Copy each line of the records that includes "grey".

[Object state comparisons]
━━━━━━━━━━━━━━━━
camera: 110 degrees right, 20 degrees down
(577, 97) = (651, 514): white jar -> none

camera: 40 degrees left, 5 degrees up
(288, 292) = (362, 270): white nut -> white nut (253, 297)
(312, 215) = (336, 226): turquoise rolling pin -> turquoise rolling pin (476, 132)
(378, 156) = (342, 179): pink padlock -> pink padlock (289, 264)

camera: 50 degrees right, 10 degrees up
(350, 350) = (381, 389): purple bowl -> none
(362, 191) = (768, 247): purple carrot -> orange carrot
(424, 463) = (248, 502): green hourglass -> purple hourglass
━━━━━━━━━━━━━━━━
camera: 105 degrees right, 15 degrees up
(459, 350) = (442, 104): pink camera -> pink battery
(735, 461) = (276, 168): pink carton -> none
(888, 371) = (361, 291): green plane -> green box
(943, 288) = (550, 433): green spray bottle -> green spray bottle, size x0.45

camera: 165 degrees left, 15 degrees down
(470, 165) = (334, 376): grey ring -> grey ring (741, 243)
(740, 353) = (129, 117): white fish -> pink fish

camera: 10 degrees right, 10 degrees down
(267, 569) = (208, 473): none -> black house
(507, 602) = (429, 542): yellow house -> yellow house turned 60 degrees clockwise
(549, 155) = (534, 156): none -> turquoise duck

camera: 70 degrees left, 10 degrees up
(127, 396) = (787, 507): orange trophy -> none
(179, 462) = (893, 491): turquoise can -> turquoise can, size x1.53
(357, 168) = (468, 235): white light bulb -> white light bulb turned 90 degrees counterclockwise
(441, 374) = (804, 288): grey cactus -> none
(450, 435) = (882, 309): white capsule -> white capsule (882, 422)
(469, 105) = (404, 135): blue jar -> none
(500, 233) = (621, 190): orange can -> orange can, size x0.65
━━━━━━━━━━━━━━━━
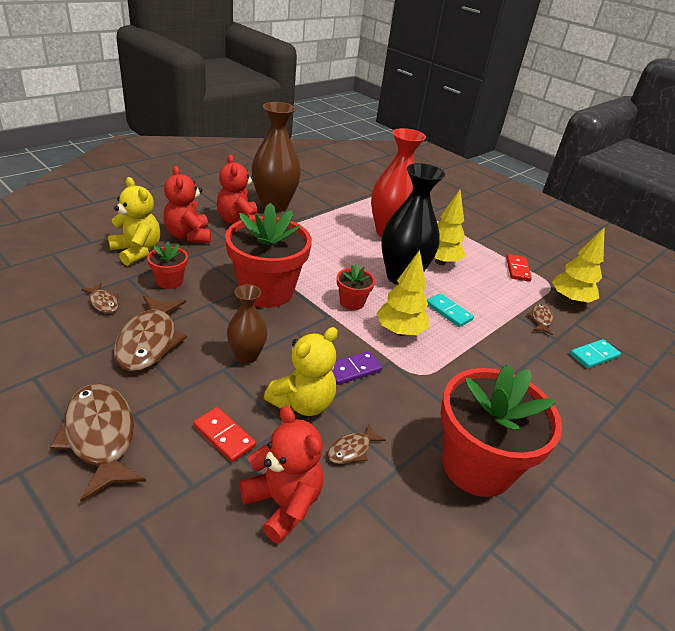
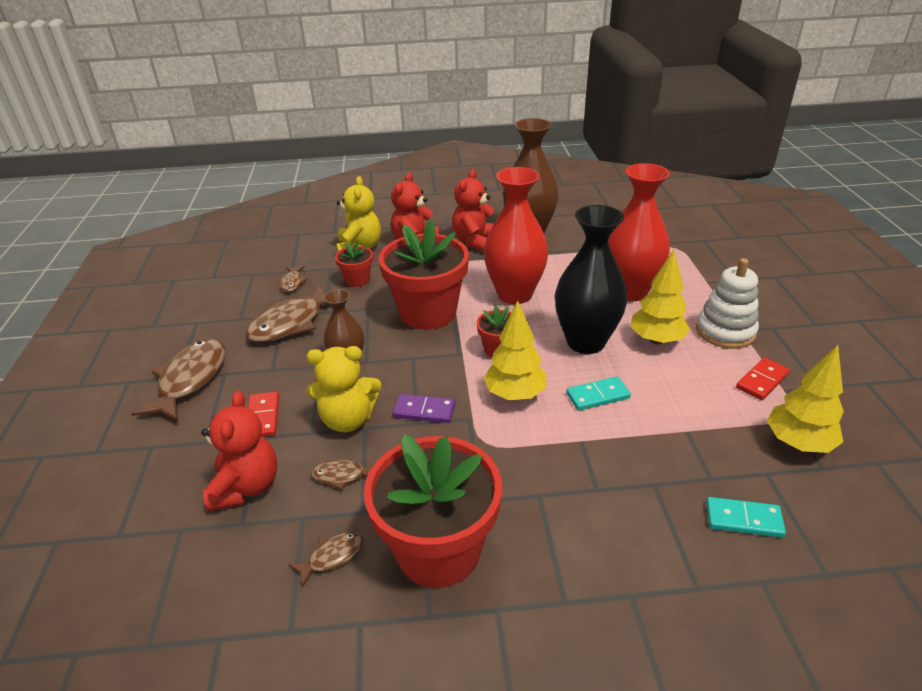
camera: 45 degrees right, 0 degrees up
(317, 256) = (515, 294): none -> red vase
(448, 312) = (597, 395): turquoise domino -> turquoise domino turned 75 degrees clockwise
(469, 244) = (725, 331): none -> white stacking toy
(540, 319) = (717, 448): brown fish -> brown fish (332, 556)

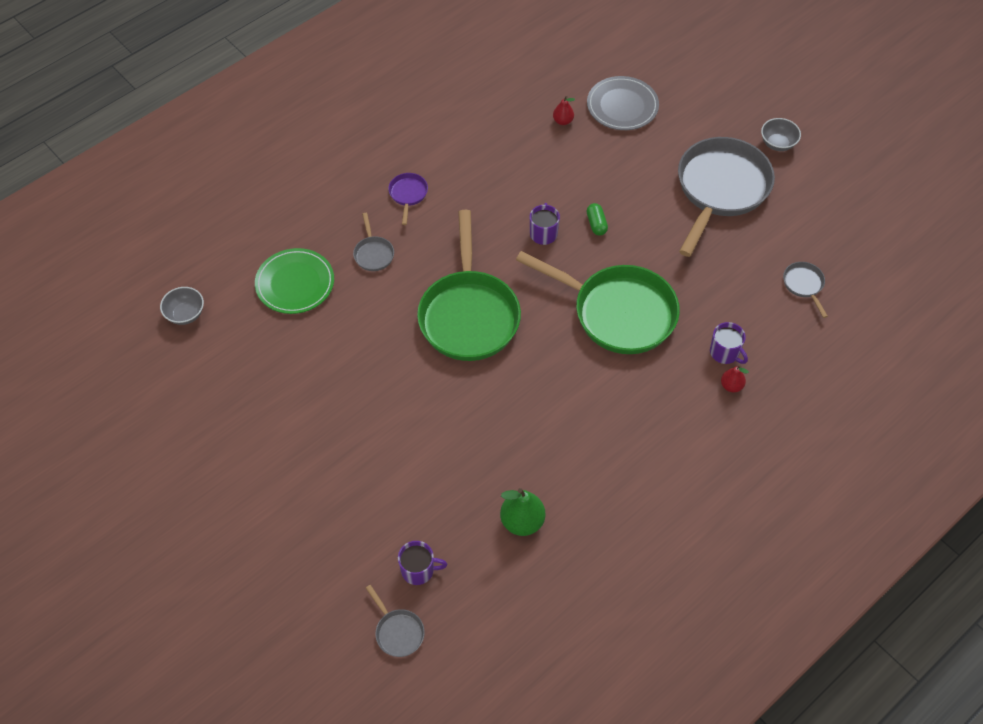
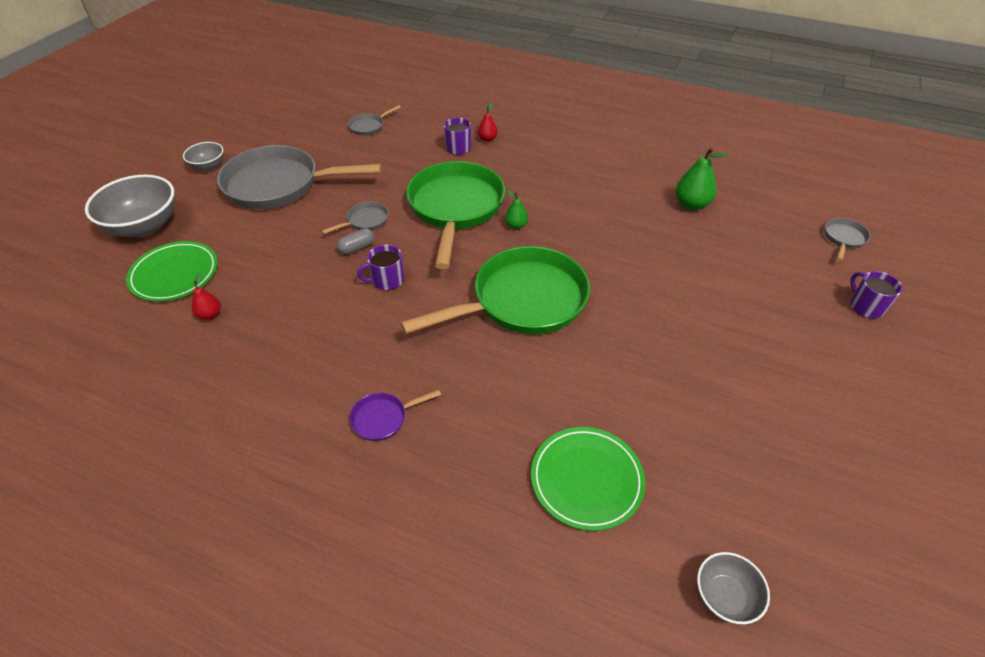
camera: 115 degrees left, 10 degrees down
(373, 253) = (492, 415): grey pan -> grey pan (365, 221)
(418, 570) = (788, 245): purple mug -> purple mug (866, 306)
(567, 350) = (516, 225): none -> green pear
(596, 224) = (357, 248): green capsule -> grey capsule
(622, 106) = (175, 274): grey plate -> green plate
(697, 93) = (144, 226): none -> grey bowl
━━━━━━━━━━━━━━━━
=== Answer to this exercise ===
(470, 165) = (334, 376): grey ring -> grey ring (741, 243)
(441, 374) = (804, 288): grey cactus -> none
(373, 253) = (492, 415): grey pan -> grey pan (365, 221)
(596, 224) = (357, 248): green capsule -> grey capsule
(622, 106) = (175, 274): grey plate -> green plate
(697, 93) = (144, 226): none -> grey bowl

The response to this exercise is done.